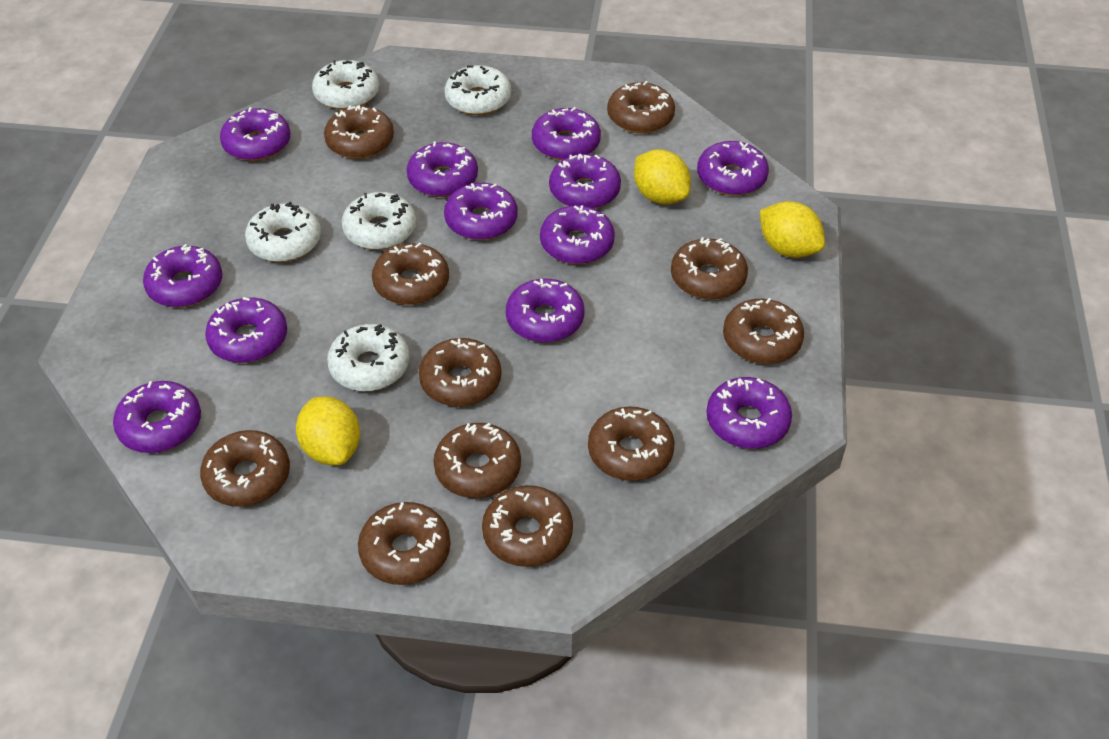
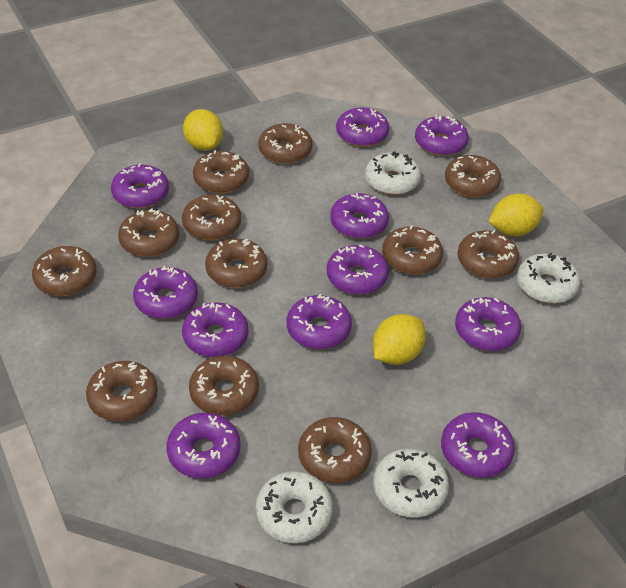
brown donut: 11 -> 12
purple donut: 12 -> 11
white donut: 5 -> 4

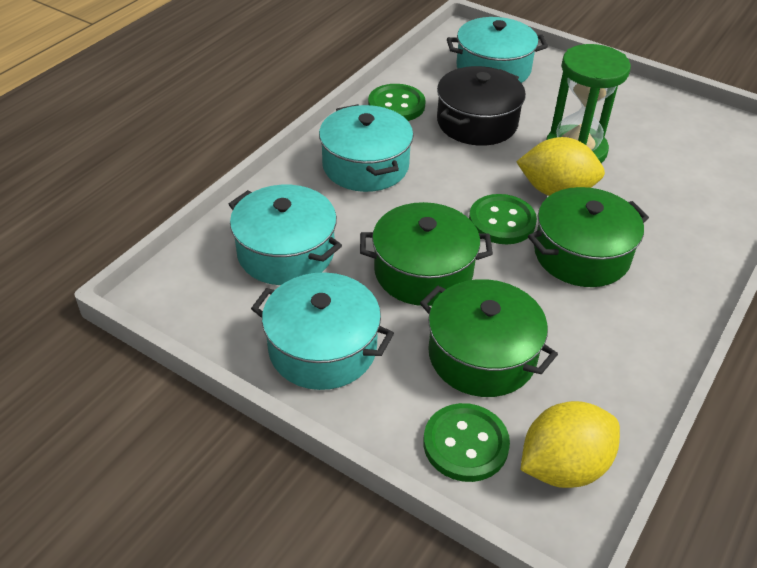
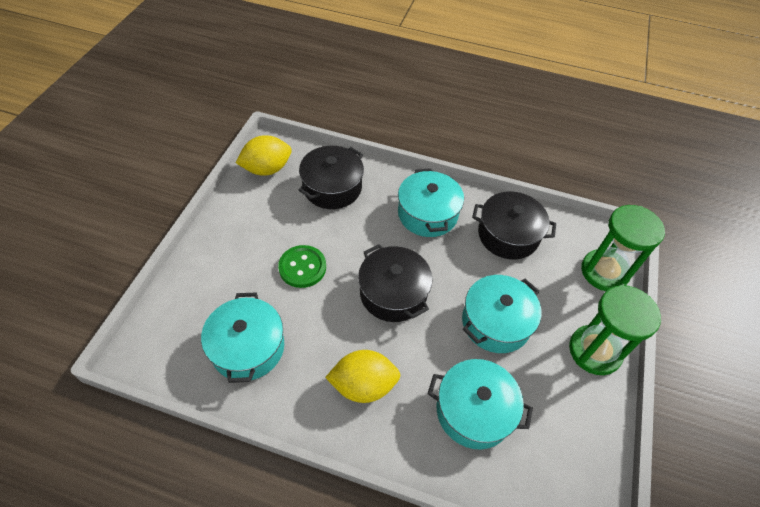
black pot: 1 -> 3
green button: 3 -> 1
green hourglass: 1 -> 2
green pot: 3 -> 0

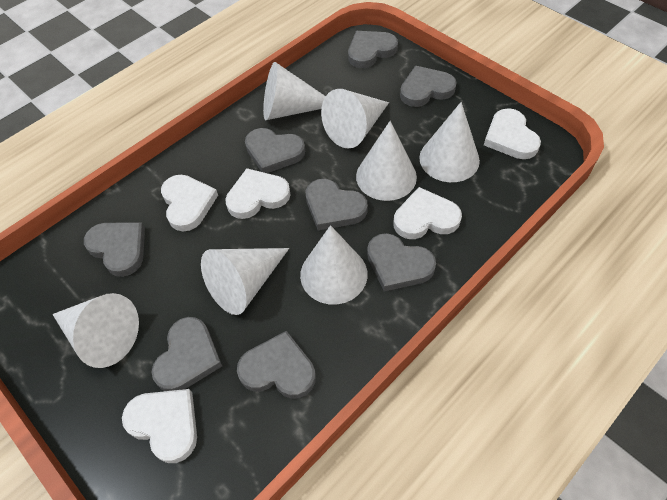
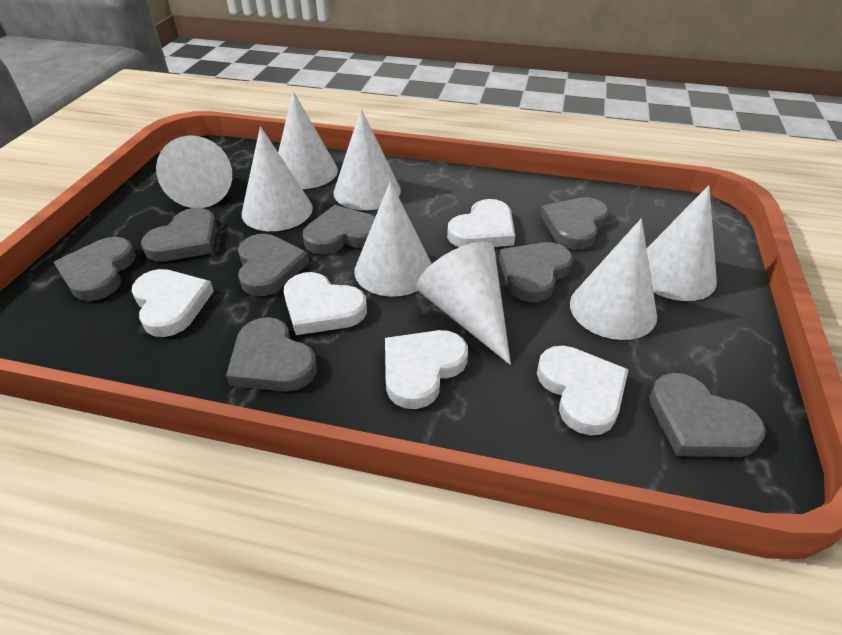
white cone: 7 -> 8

---

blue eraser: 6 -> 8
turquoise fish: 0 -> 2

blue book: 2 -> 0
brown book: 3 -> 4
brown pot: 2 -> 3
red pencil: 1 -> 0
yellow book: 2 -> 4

Prompt -
What belongs in the answer is each line above from the line with "brown donut: 11 -> 12" to the line with "white cone: 7 -> 8", inclusive, reproduced exactly and free of pictures.

Task answer -
brown donut: 11 -> 12
purple donut: 12 -> 11
white donut: 5 -> 4

black pot: 1 -> 3
green button: 3 -> 1
green hourglass: 1 -> 2
green pot: 3 -> 0

white cone: 7 -> 8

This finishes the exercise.